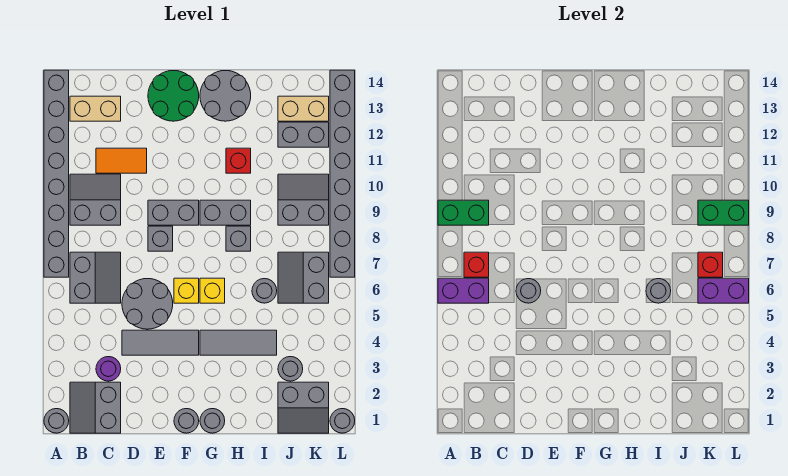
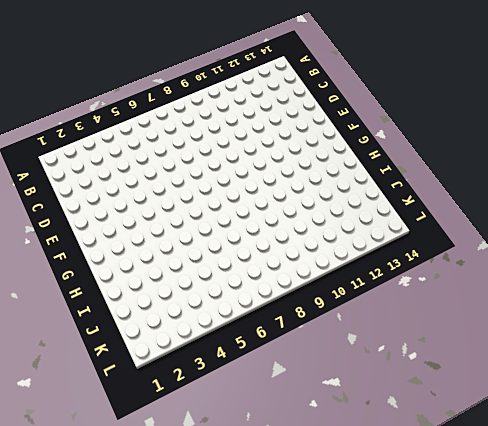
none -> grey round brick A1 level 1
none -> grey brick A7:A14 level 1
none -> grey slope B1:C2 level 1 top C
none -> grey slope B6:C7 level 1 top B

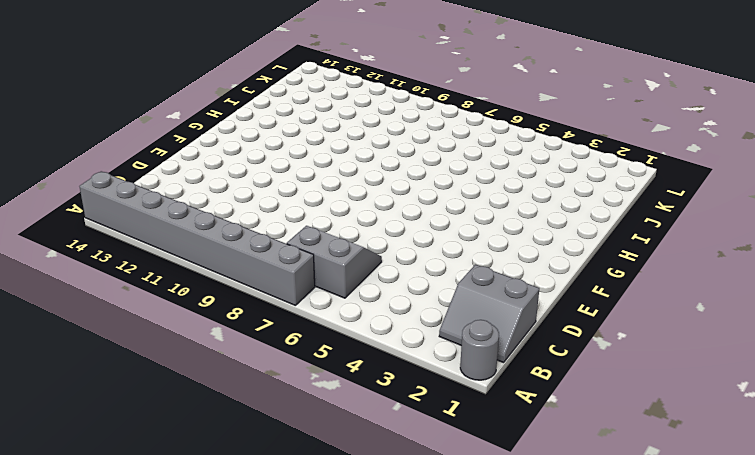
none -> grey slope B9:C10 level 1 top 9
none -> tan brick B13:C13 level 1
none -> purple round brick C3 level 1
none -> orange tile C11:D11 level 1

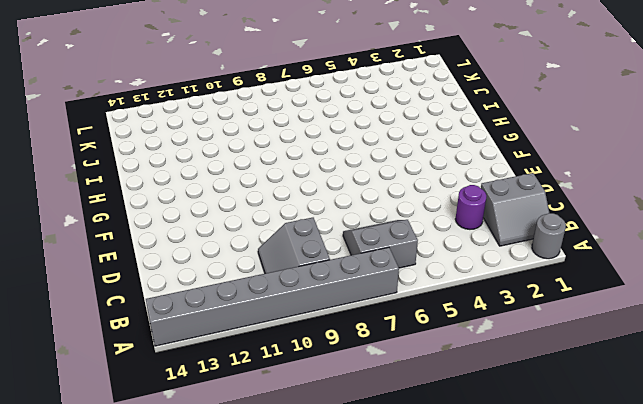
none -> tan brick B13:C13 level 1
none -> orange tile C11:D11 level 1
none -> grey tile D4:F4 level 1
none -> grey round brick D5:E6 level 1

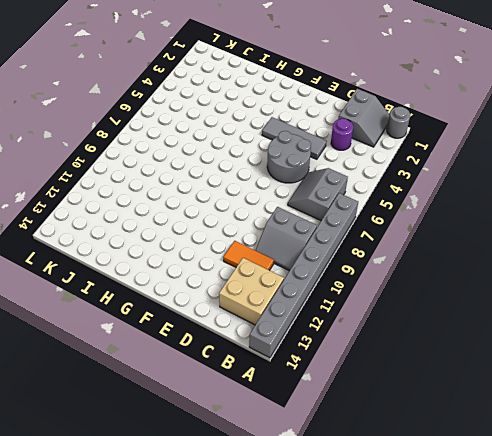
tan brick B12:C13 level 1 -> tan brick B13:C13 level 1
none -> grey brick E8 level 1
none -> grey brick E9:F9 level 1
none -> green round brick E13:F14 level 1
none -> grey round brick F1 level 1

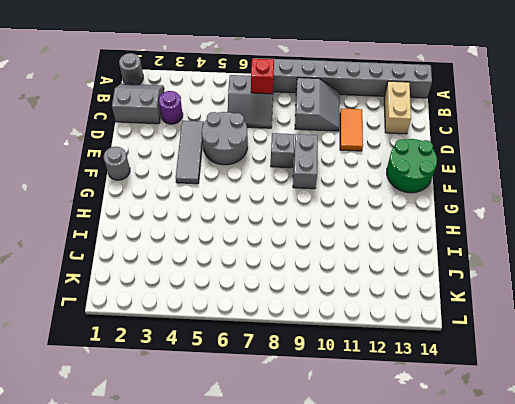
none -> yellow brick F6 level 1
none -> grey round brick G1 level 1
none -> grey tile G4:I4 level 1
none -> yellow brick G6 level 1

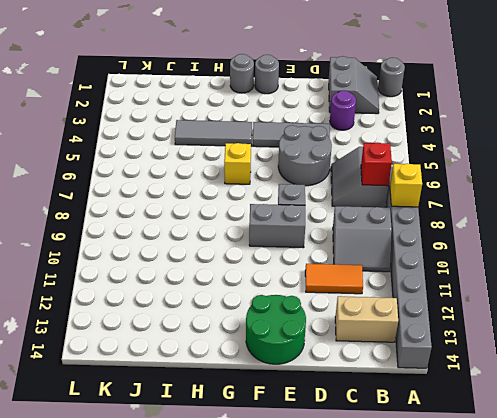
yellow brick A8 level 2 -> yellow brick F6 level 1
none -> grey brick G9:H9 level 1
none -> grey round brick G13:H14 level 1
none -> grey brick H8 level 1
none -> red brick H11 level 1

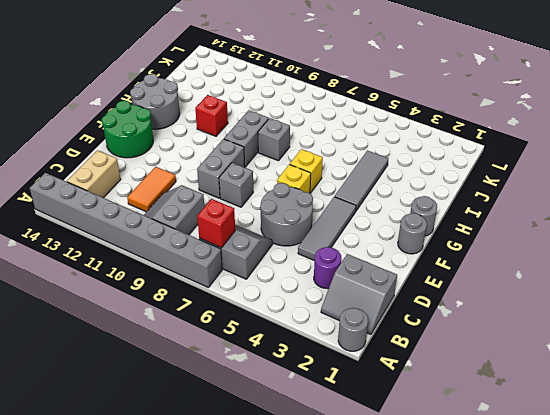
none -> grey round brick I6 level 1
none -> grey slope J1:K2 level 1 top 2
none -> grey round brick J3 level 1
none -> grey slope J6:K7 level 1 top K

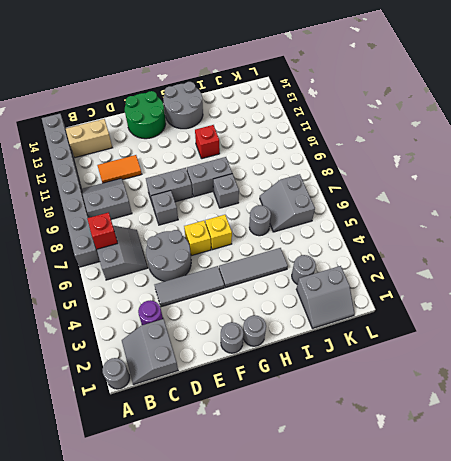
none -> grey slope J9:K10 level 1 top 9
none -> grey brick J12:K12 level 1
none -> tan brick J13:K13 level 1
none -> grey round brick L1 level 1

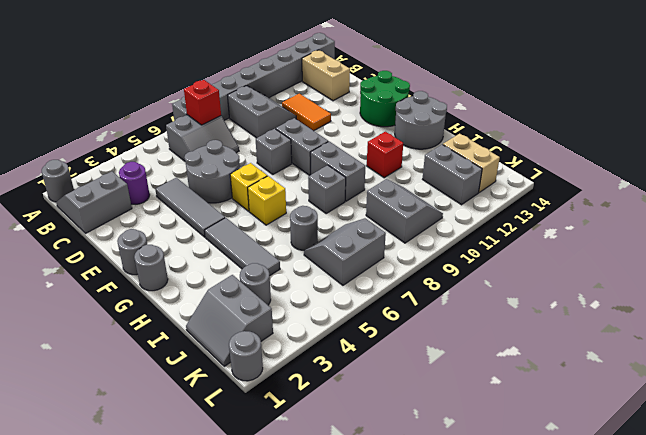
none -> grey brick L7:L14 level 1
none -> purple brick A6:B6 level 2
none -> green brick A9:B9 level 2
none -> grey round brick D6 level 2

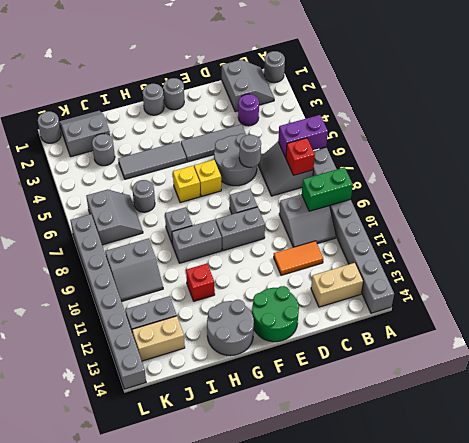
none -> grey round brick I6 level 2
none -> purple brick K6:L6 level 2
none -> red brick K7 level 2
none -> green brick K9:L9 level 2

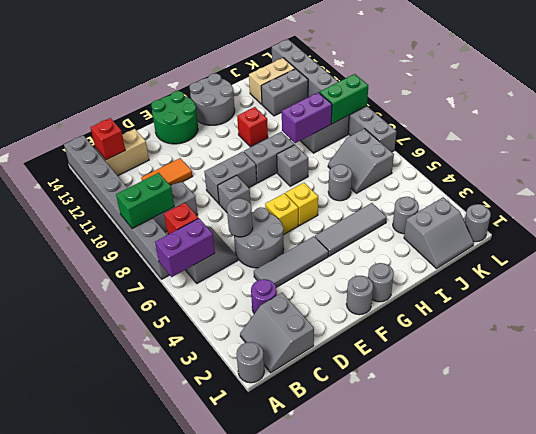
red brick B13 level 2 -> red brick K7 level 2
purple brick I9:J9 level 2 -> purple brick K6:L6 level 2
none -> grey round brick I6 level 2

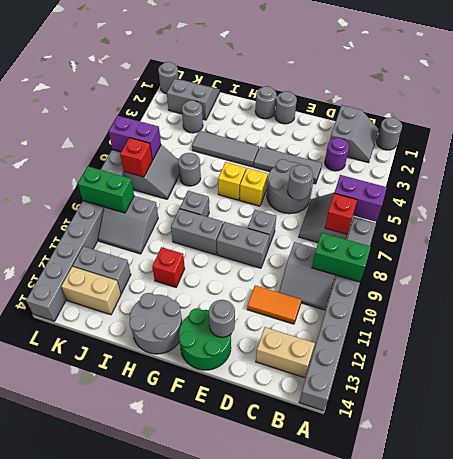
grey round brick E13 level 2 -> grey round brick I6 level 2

= = =

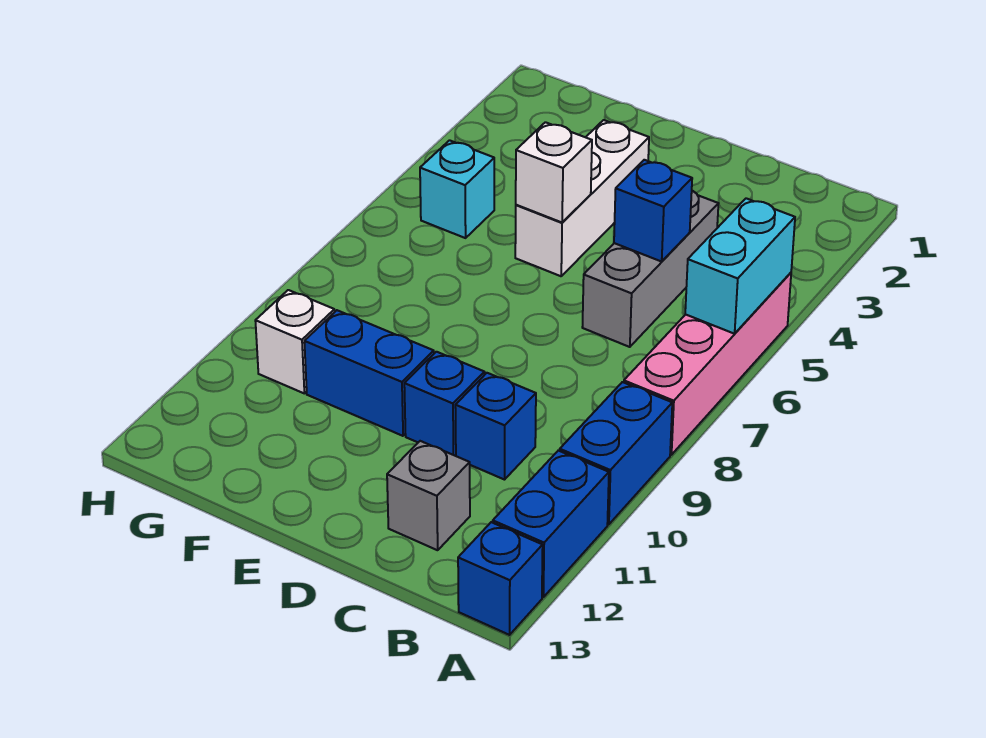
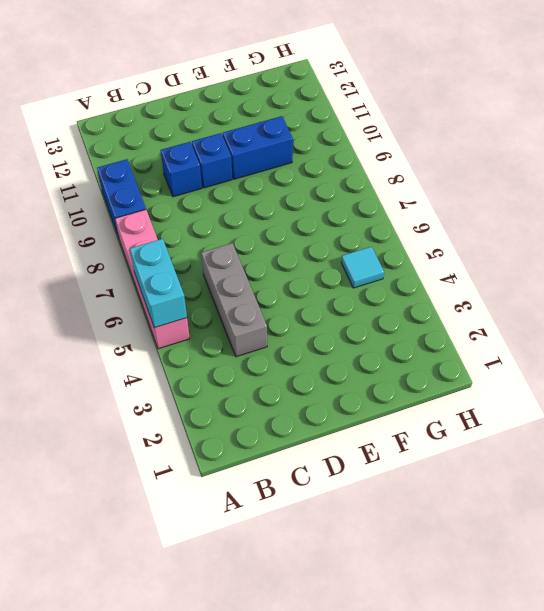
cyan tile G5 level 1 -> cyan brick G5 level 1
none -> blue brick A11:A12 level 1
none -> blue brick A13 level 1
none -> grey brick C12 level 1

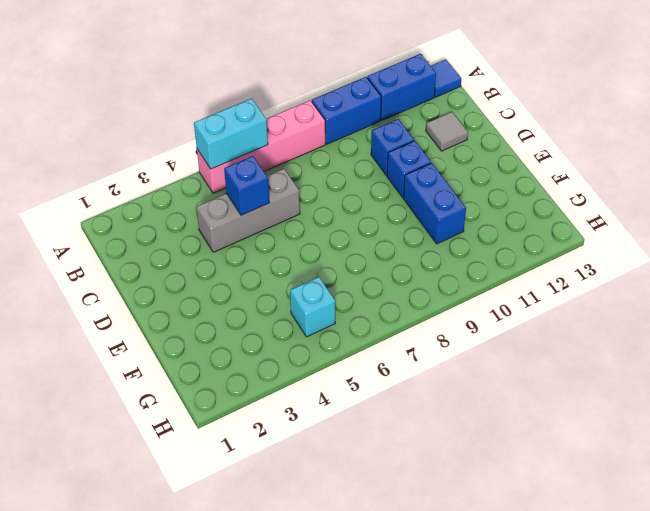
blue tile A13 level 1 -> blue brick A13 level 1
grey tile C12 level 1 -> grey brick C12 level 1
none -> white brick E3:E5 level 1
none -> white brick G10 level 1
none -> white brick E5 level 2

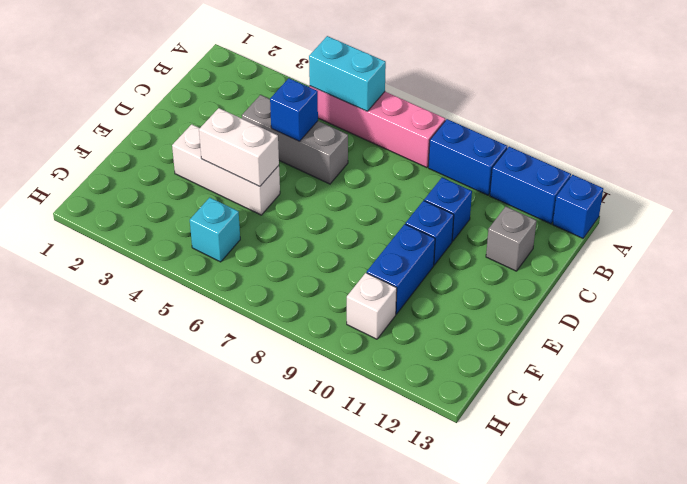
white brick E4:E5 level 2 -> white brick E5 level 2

= = =

▶ Exercise details: Above are the records; copy exactly the lines from the one with "cyan tile G5 level 1 -> cyan brick G5 level 1" through the one with "white brick E4:E5", including both, and nothing more. Leave out pictures.

▶ Exercise result:
cyan tile G5 level 1 -> cyan brick G5 level 1
none -> blue brick A11:A12 level 1
none -> blue brick A13 level 1
none -> grey brick C12 level 1

blue tile A13 level 1 -> blue brick A13 level 1
grey tile C12 level 1 -> grey brick C12 level 1
none -> white brick E3:E5 level 1
none -> white brick G10 level 1
none -> white brick E5 level 2

white brick E4:E5 level 2 -> white brick E5 level 2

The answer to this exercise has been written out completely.